■ Supplied data:
((

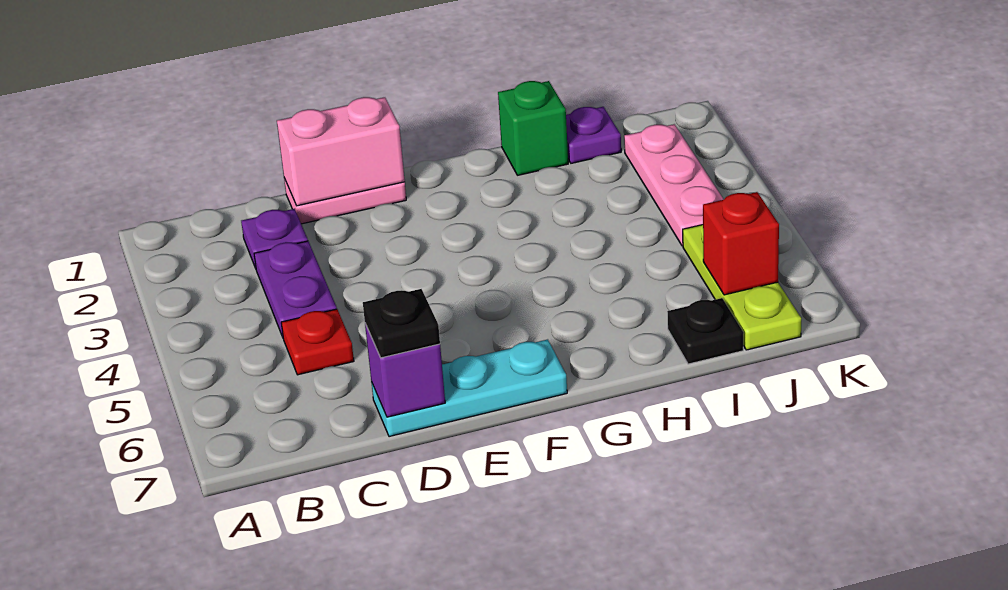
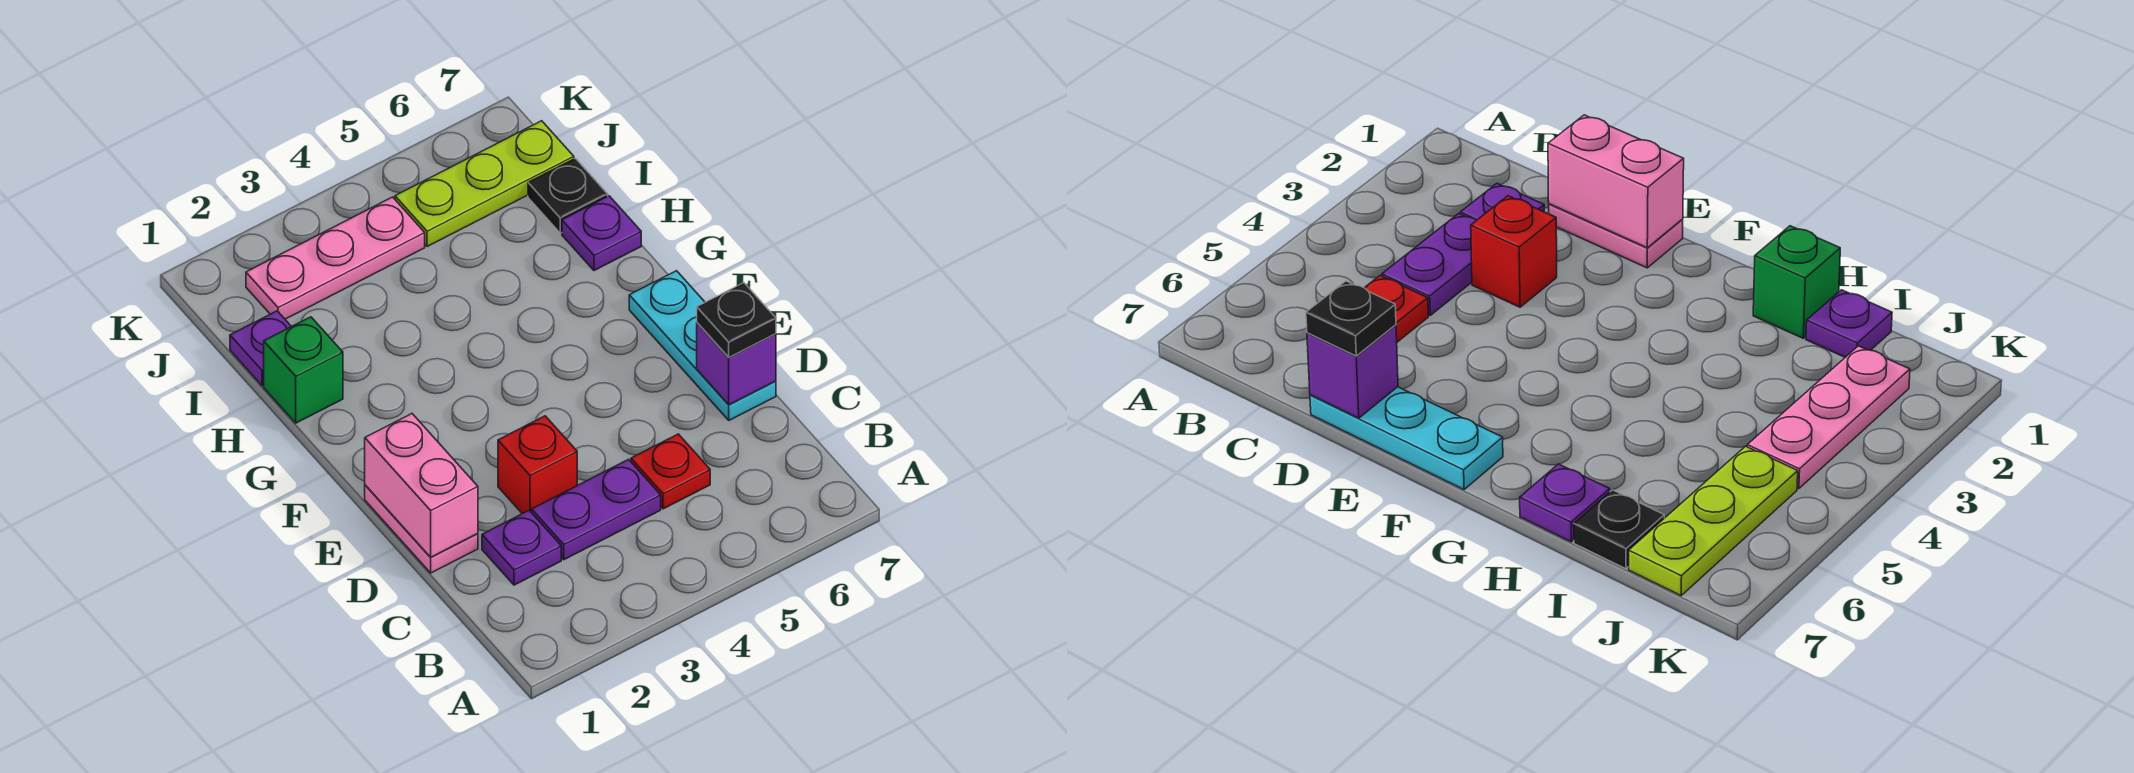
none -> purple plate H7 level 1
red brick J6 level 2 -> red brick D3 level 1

))
((

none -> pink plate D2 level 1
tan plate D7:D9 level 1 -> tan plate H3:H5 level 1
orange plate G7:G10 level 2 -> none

))

■ Problem to work on: Set down exactly the lines of the data above, beginning with the line that has "none -> purple plate H7 level 1" and ending with the line that has "red brick J6 level 2 -> red brick D3 level 1", and no others.

■ Task result:
none -> purple plate H7 level 1
red brick J6 level 2 -> red brick D3 level 1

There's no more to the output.